— Exercise prompt —
Return, exactly and in full, the lines of the records below starting at the one with "TOF2 pin VIN: 3V3 -> none" and ending at the one with "SCALE1 pin SCK: TX -> 12", and no other lines.
(Input data)
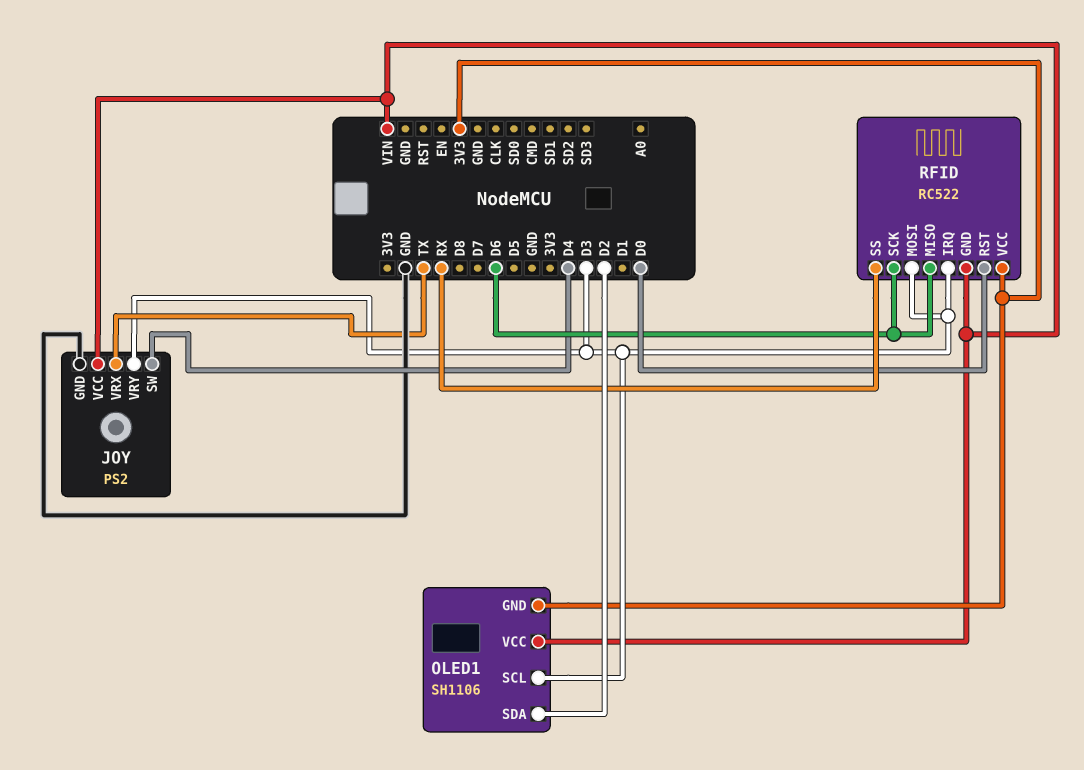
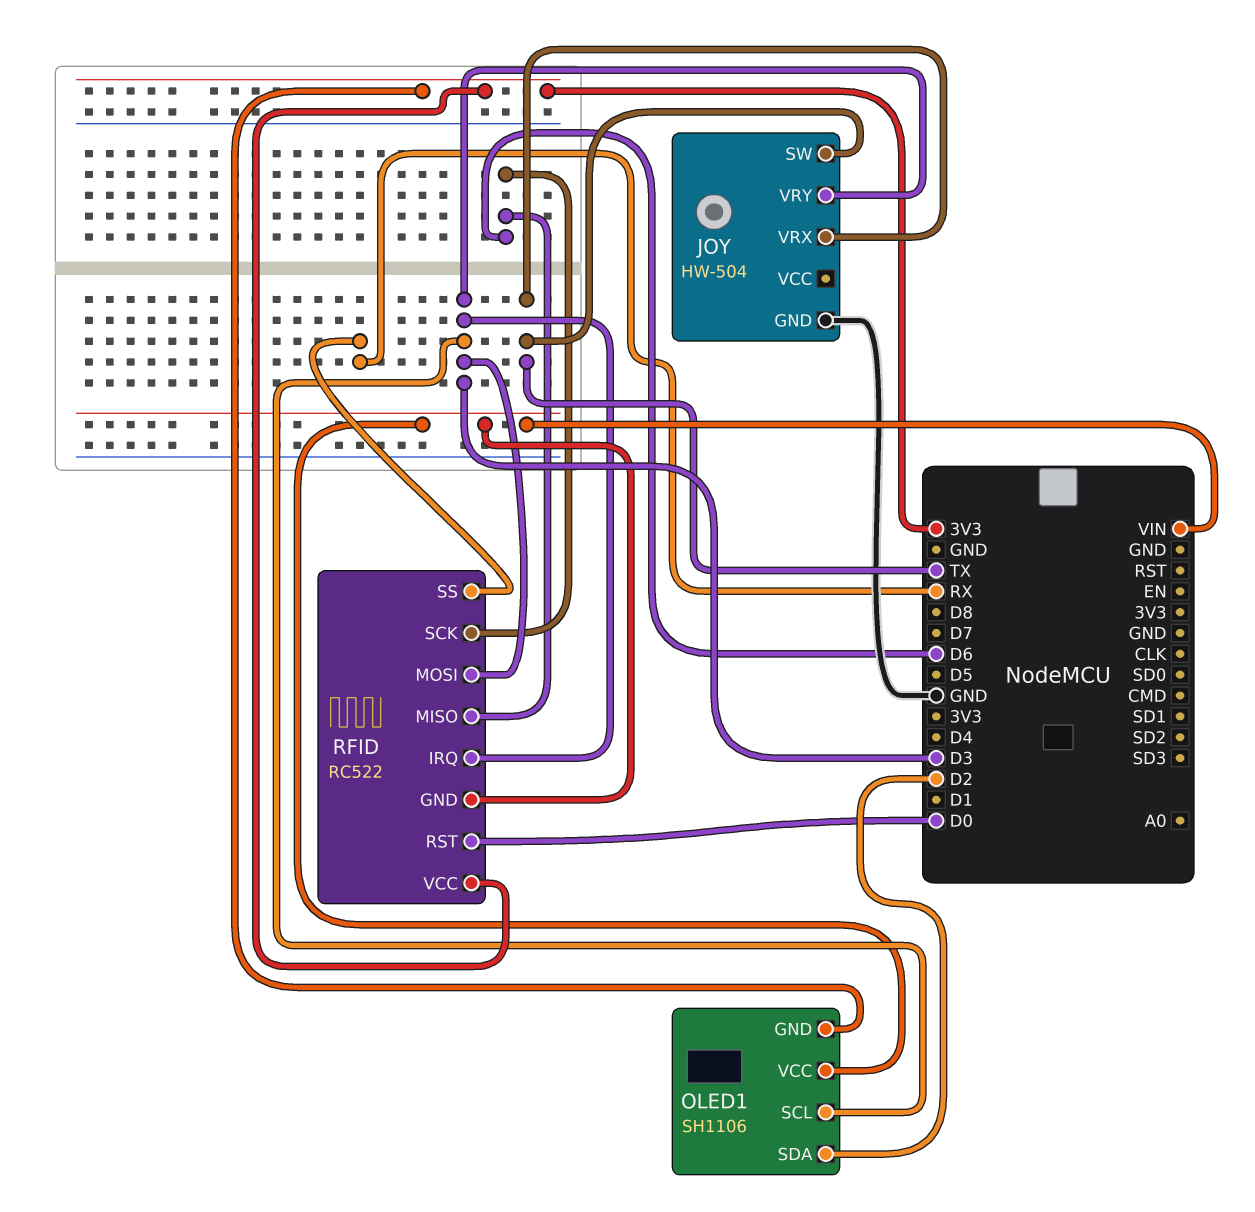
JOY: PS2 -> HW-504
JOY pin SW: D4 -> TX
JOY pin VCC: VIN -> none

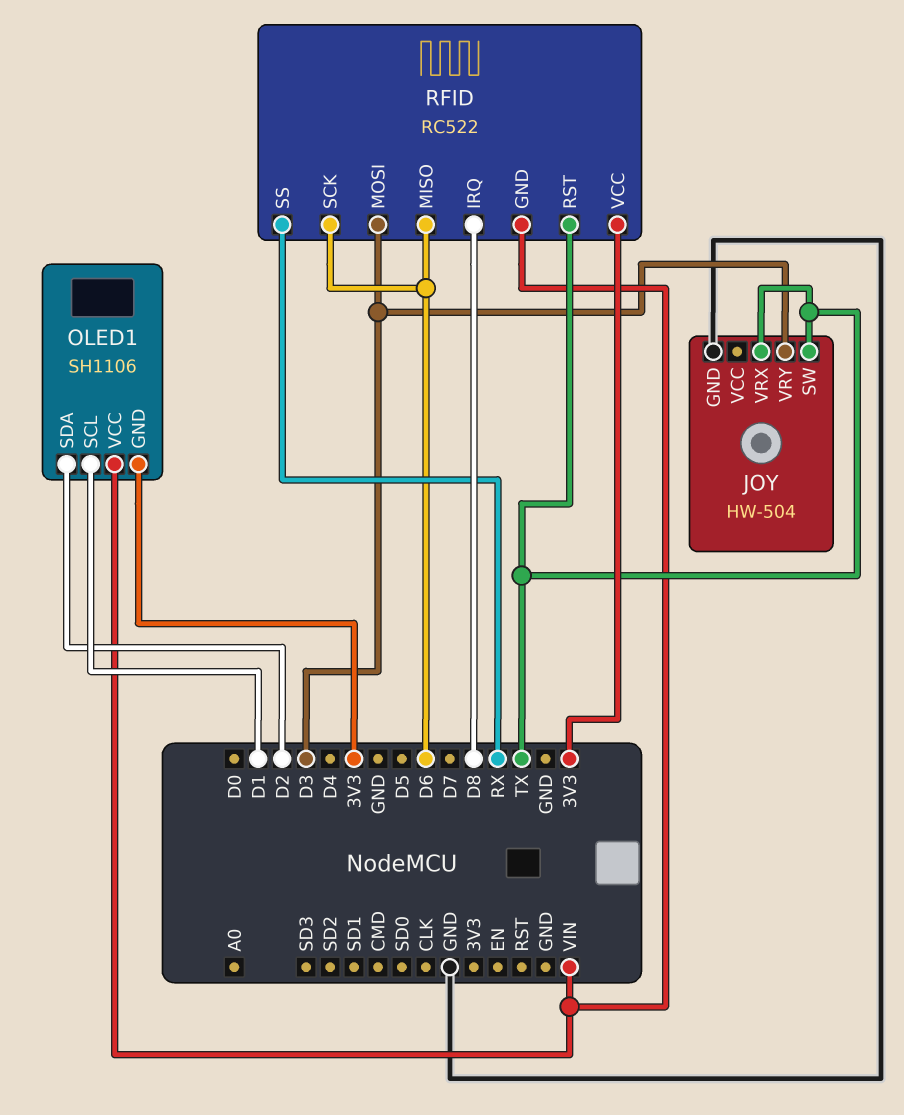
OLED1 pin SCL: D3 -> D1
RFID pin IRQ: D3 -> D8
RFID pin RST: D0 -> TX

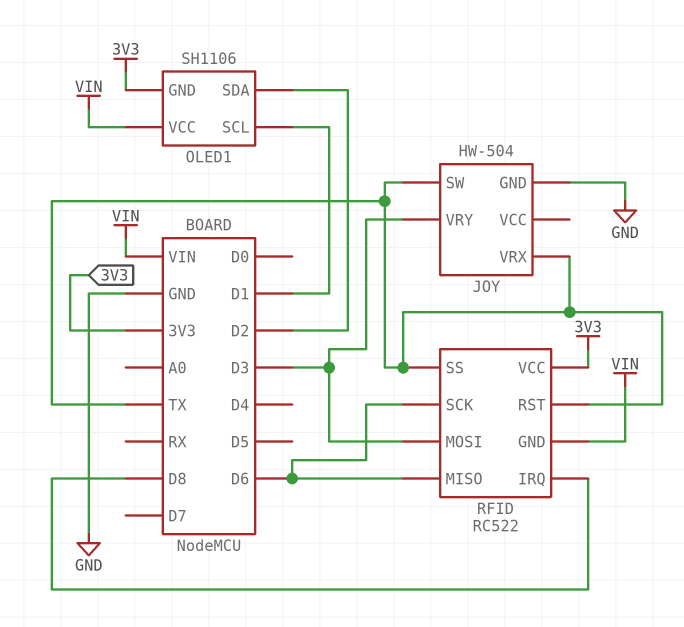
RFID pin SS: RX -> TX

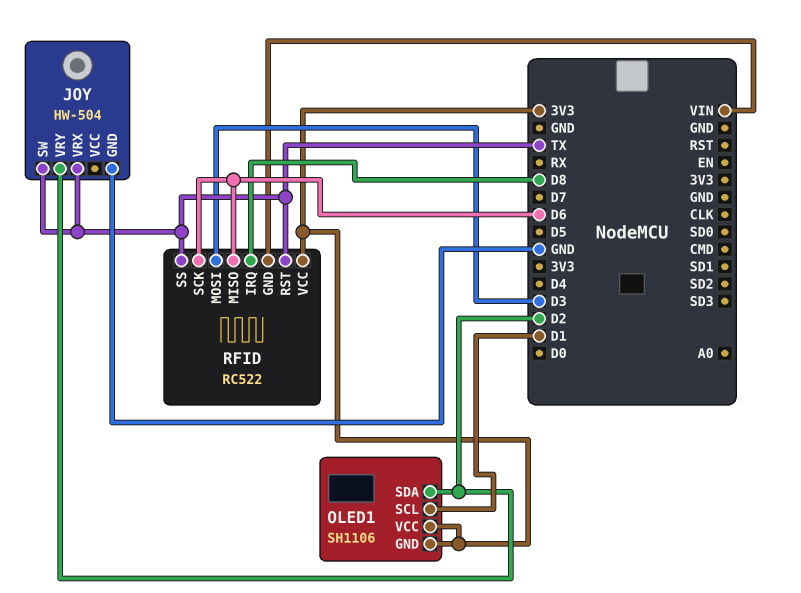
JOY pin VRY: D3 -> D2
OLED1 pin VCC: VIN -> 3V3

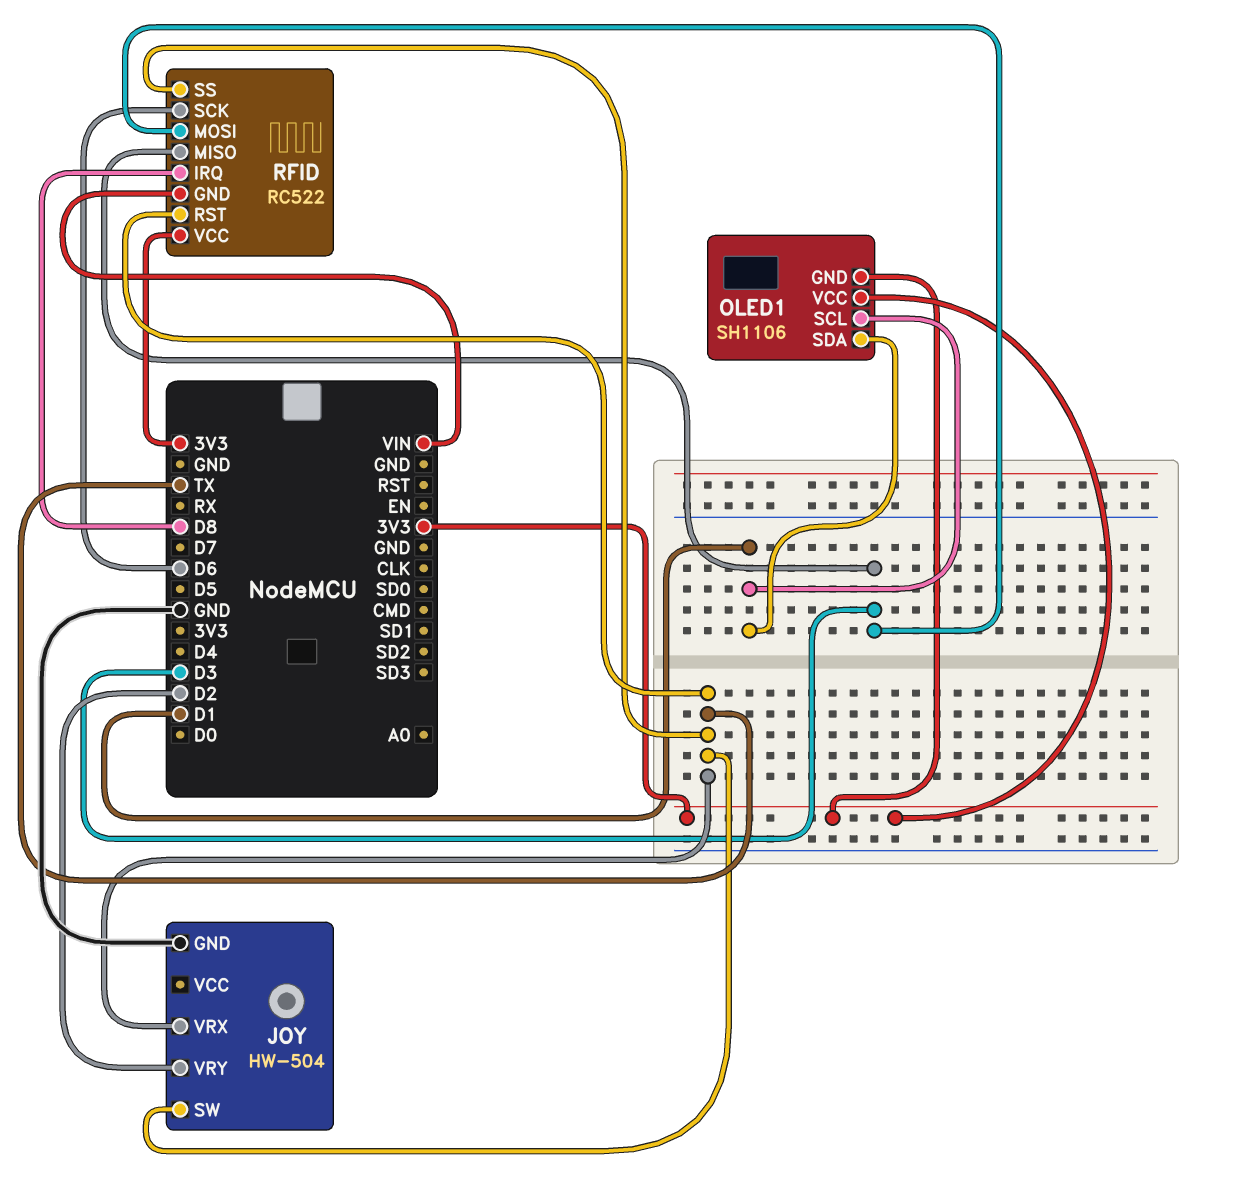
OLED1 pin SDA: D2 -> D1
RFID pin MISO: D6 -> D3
(End Input data)
(Input data)
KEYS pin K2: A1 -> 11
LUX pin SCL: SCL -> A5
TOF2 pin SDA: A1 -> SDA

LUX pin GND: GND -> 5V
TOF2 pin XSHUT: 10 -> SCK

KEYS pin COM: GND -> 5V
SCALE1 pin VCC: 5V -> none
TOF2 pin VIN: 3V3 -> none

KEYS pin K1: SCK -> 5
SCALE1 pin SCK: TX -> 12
(End Input data)
(Input data)
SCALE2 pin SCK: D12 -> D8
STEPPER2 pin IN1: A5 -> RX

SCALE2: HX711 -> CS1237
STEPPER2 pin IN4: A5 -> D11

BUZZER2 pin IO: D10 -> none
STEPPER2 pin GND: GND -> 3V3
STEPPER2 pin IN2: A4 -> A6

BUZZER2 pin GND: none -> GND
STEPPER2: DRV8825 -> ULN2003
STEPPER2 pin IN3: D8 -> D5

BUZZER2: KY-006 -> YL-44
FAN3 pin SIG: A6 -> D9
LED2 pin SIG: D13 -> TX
(End Input data)
— Exercise solution —
TOF2 pin VIN: 3V3 -> none

KEYS pin K1: SCK -> 5
SCALE1 pin SCK: TX -> 12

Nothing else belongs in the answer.